» **Supplied records**
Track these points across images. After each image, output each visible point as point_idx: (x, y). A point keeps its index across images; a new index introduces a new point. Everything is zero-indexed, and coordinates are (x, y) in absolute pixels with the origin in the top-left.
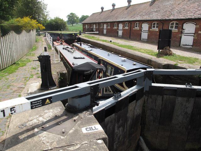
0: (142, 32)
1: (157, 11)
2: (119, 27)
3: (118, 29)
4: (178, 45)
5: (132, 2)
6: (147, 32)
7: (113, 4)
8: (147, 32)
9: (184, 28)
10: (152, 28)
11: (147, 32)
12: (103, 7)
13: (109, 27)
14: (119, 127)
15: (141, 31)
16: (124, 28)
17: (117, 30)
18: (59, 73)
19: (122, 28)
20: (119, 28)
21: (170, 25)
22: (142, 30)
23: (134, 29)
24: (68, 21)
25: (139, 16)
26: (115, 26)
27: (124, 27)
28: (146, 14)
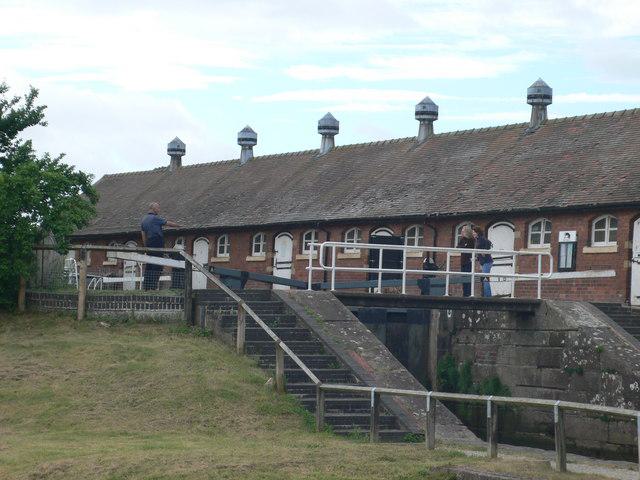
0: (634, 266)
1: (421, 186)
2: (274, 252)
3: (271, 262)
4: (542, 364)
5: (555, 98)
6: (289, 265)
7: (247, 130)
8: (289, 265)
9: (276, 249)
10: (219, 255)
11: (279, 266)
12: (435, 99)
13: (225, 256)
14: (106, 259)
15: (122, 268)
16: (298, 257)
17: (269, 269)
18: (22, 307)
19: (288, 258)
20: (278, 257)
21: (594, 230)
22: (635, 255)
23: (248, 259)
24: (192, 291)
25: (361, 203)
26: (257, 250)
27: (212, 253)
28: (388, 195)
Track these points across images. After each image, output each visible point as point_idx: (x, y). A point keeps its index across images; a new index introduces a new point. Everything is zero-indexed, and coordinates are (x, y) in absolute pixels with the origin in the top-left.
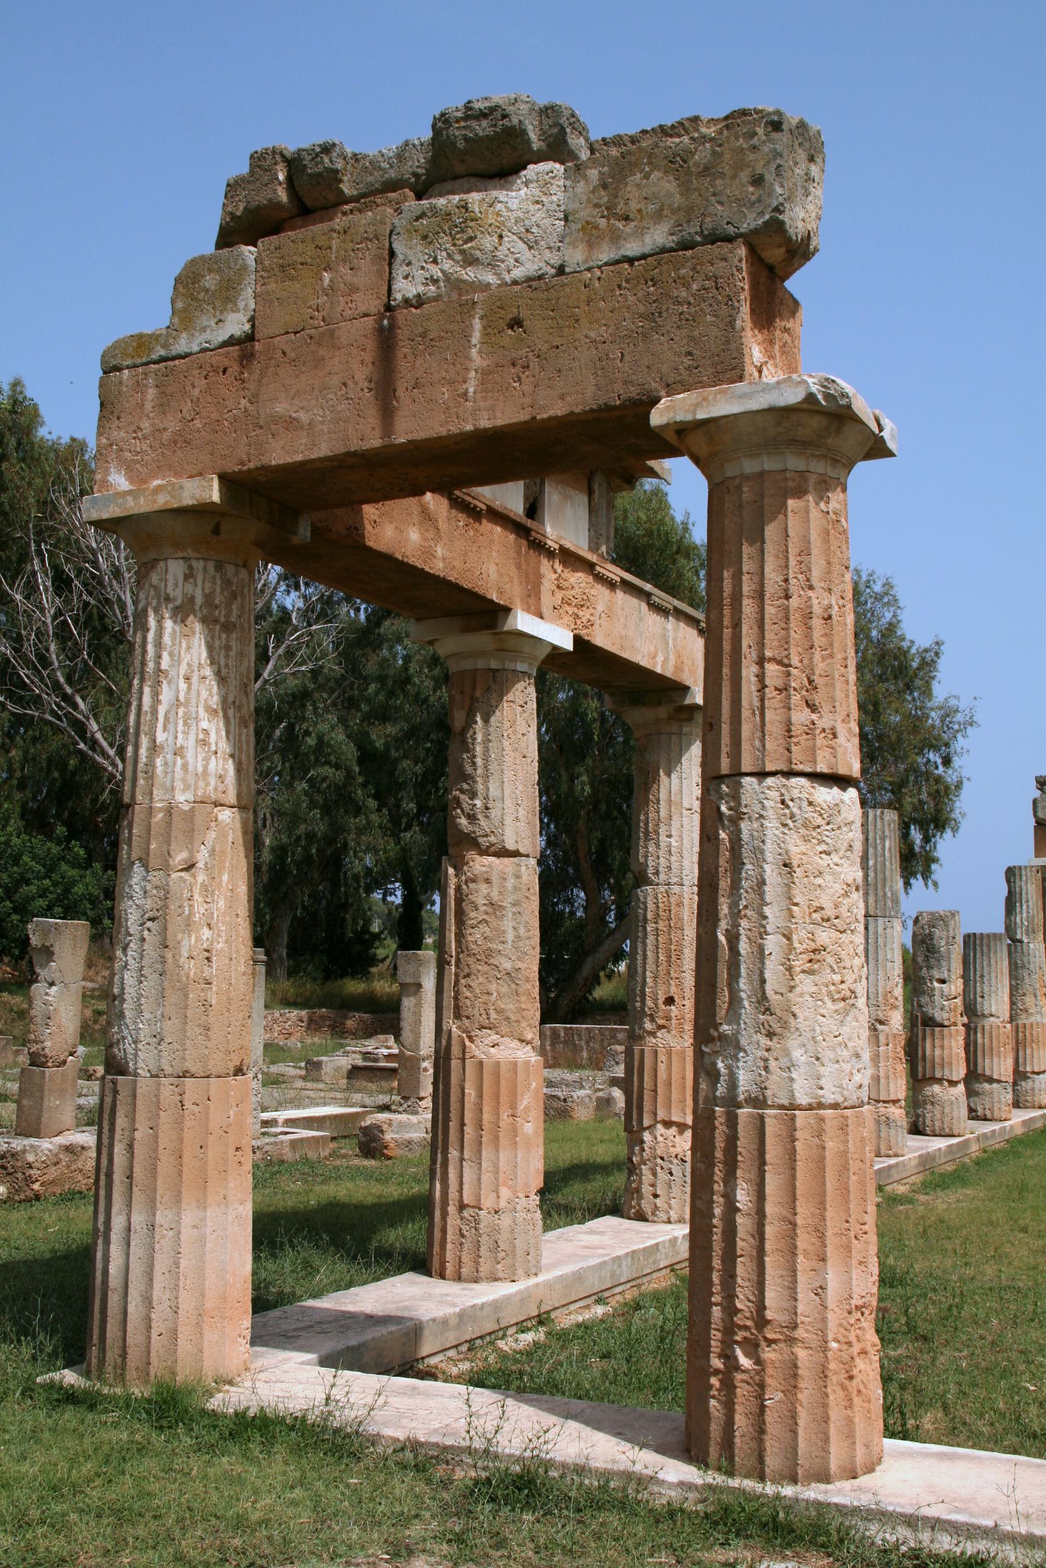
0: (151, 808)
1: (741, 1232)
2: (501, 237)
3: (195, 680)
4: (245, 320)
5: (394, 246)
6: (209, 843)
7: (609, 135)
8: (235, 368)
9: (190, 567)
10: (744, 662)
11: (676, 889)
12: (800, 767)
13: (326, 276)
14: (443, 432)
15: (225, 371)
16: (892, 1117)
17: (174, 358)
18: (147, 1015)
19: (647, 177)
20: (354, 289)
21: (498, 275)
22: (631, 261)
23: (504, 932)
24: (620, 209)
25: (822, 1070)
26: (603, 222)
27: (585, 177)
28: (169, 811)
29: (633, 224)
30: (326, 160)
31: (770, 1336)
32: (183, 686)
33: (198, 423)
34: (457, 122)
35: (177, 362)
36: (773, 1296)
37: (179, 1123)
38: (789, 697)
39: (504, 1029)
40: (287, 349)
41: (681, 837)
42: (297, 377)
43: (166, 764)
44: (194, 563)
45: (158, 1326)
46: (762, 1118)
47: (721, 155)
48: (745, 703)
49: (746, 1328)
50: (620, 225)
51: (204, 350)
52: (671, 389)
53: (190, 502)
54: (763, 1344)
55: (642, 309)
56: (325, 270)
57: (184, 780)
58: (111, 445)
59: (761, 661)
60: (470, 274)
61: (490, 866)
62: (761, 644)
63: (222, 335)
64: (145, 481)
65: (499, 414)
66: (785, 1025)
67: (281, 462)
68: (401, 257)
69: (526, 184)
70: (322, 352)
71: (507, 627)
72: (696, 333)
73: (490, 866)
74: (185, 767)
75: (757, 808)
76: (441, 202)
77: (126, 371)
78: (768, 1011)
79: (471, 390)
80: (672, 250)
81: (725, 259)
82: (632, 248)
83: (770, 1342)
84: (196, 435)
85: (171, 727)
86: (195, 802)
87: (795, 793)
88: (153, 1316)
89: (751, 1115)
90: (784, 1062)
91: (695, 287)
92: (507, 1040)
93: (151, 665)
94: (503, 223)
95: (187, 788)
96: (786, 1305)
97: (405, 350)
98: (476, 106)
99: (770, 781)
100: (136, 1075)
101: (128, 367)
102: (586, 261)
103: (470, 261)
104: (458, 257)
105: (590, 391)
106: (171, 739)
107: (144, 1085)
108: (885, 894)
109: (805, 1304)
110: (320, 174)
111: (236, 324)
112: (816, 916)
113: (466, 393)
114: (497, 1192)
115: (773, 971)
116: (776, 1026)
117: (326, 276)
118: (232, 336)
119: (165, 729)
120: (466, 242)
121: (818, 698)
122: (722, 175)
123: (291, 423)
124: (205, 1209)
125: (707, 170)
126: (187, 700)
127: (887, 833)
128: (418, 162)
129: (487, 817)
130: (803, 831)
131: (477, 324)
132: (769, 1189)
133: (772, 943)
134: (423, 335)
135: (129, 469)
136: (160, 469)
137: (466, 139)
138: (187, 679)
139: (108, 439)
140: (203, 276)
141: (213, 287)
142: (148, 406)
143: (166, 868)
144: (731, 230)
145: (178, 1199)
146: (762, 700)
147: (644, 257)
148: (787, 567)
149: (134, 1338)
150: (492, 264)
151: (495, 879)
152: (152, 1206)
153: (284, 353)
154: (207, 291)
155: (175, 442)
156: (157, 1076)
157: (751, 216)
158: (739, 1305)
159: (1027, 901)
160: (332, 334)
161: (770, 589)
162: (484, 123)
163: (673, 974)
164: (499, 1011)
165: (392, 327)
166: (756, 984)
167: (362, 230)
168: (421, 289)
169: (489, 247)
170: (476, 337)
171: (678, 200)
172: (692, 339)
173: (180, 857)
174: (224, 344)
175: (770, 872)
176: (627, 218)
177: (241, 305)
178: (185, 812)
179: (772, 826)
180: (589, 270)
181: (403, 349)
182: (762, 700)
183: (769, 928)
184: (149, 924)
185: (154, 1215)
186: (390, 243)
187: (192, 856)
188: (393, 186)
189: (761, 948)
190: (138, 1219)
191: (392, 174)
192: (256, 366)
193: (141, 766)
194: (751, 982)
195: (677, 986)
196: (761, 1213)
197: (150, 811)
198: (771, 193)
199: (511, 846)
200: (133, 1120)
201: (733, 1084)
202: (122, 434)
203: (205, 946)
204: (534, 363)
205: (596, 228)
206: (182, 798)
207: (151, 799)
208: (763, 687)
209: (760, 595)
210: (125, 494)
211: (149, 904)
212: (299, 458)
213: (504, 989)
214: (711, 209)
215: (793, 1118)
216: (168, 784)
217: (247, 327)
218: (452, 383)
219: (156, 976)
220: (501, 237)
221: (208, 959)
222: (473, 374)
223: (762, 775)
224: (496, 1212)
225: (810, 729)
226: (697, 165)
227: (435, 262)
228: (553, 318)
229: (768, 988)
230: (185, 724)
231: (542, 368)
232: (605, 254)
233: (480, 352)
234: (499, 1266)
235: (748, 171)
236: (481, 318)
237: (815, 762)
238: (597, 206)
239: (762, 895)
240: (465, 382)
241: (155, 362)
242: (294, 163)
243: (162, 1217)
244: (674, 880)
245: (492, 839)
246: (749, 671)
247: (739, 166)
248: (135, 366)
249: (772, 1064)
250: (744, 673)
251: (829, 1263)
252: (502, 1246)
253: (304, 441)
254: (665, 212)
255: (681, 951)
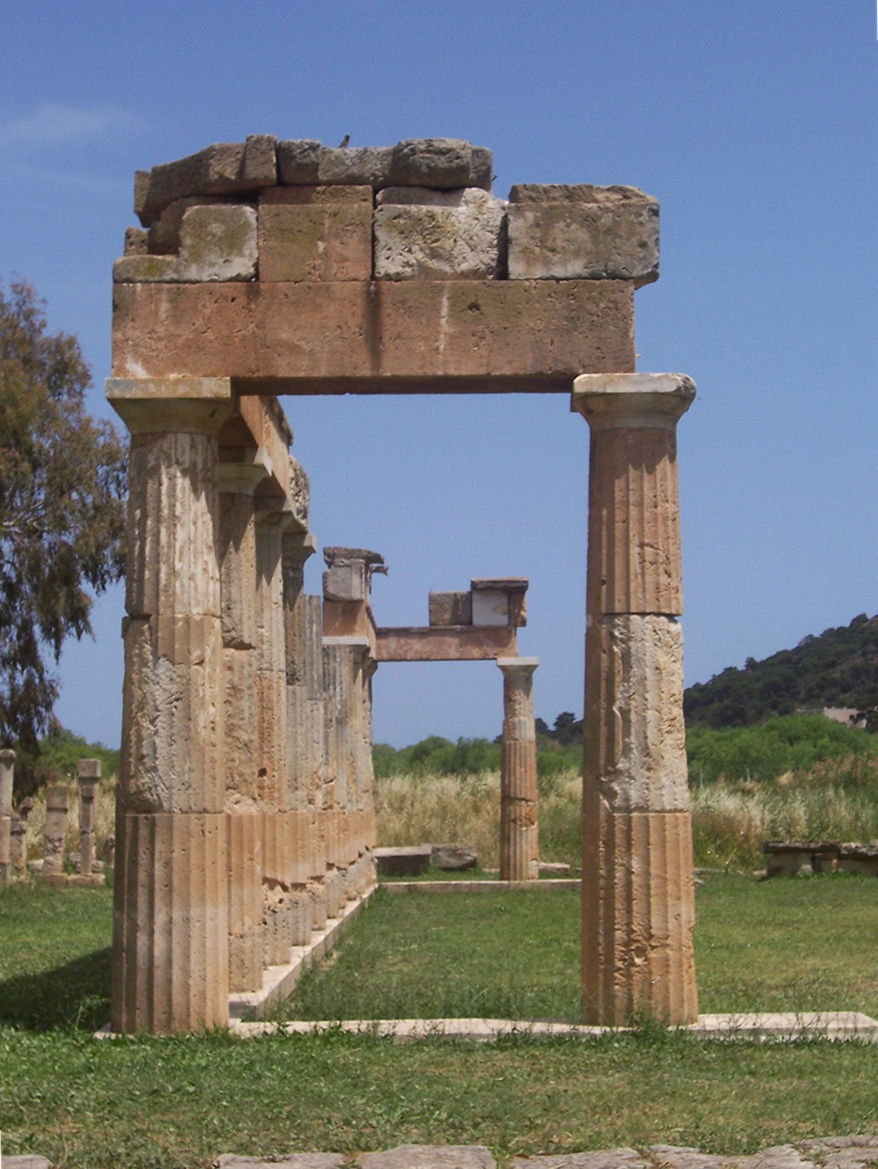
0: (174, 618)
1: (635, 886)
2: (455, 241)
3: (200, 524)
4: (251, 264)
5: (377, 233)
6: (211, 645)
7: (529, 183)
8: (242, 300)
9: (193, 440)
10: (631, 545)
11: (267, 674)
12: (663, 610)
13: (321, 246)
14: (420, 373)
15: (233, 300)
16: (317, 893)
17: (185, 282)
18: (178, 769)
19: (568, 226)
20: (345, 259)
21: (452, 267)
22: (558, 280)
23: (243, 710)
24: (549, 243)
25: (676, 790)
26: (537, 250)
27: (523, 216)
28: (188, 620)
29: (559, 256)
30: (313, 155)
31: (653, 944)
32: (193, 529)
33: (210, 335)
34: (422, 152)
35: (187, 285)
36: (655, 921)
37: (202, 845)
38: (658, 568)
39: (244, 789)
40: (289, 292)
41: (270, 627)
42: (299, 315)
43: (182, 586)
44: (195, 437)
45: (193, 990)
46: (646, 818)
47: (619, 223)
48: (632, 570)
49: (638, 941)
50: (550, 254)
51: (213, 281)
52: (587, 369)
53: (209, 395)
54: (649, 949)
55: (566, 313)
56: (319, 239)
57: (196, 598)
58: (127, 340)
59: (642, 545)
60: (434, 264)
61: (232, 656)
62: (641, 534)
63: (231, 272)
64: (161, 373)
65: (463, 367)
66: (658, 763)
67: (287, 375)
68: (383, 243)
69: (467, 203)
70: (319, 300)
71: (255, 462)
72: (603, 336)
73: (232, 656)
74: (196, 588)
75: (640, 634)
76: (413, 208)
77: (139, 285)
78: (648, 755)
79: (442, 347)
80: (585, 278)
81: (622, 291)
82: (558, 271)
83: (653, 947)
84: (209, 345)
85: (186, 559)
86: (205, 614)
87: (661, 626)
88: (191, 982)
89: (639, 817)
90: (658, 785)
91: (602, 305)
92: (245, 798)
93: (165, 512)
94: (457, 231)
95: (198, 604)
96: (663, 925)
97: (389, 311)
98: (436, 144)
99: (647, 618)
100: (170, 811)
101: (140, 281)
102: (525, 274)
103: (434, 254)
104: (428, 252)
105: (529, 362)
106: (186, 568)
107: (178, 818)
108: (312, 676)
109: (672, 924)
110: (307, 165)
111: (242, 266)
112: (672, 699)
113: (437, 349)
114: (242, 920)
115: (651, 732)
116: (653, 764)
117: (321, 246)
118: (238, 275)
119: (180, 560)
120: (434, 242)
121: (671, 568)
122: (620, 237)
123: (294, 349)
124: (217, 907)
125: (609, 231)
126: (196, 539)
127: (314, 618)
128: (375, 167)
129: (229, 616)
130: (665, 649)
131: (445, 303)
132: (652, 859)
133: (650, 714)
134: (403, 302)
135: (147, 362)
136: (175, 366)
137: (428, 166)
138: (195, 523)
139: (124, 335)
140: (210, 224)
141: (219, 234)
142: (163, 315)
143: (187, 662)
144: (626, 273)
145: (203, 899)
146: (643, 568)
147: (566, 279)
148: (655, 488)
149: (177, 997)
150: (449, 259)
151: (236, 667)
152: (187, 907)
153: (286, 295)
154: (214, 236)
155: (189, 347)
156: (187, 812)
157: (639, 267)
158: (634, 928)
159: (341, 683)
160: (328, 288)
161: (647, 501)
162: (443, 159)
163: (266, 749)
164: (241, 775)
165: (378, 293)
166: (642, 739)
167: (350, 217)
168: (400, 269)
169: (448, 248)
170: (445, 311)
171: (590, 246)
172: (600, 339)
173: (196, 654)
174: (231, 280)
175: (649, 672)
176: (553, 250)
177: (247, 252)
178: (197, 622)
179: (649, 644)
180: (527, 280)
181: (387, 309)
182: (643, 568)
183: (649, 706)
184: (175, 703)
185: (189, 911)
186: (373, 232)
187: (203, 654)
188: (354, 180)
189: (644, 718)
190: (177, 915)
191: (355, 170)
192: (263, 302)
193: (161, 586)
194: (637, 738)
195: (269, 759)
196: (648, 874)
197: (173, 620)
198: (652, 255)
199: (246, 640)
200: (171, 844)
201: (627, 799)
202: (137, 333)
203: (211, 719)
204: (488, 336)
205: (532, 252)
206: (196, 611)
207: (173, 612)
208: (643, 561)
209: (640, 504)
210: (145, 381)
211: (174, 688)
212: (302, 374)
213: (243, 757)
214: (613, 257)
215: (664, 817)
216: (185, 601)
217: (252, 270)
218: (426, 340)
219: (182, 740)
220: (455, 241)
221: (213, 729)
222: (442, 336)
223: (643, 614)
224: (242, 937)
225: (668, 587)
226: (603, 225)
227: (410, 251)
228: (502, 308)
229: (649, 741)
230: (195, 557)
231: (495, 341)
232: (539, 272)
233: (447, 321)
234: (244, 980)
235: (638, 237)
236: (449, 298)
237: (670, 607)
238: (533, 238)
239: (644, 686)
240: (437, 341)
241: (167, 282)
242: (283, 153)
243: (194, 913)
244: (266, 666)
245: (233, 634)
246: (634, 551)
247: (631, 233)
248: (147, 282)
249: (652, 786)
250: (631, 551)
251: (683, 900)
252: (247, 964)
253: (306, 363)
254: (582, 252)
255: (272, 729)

» **Problem requirements**
Can you turn the listing, from its first line up to and including the line with "28: (146, 14)", into a Markdown table with columns No. and Entry, one numbered row per line, skipping blank lines and leaving the pictures out?

» **Answer in full**
| No. | Entry |
|---|---|
| 1 | Track these points across images. After each image, output each visible point as point_idx: (x, y). A point keeps its index across images; a new index introduces a new point. Everything is zero-indexed, and coordinates are (x, y) in absolute pixels with the origin in the top-left. |
| 2 | 0: (142, 32) |
| 3 | 1: (157, 11) |
| 4 | 2: (119, 27) |
| 5 | 3: (118, 29) |
| 6 | 4: (178, 45) |
| 7 | 5: (132, 2) |
| 8 | 6: (147, 32) |
| 9 | 7: (113, 4) |
| 10 | 8: (147, 32) |
| 11 | 9: (184, 28) |
| 12 | 10: (152, 28) |
| 13 | 11: (147, 32) |
| 14 | 12: (103, 7) |
| 15 | 13: (109, 27) |
| 16 | 14: (119, 127) |
| 17 | 15: (141, 31) |
| 18 | 16: (124, 28) |
| 19 | 17: (117, 30) |
| 20 | 18: (59, 73) |
| 21 | 19: (122, 28) |
| 22 | 20: (119, 28) |
| 23 | 21: (170, 25) |
| 24 | 22: (142, 30) |
| 25 | 23: (134, 29) |
| 26 | 24: (68, 21) |
| 27 | 25: (139, 16) |
| 28 | 26: (115, 26) |
| 29 | 27: (124, 27) |
| 30 | 28: (146, 14) |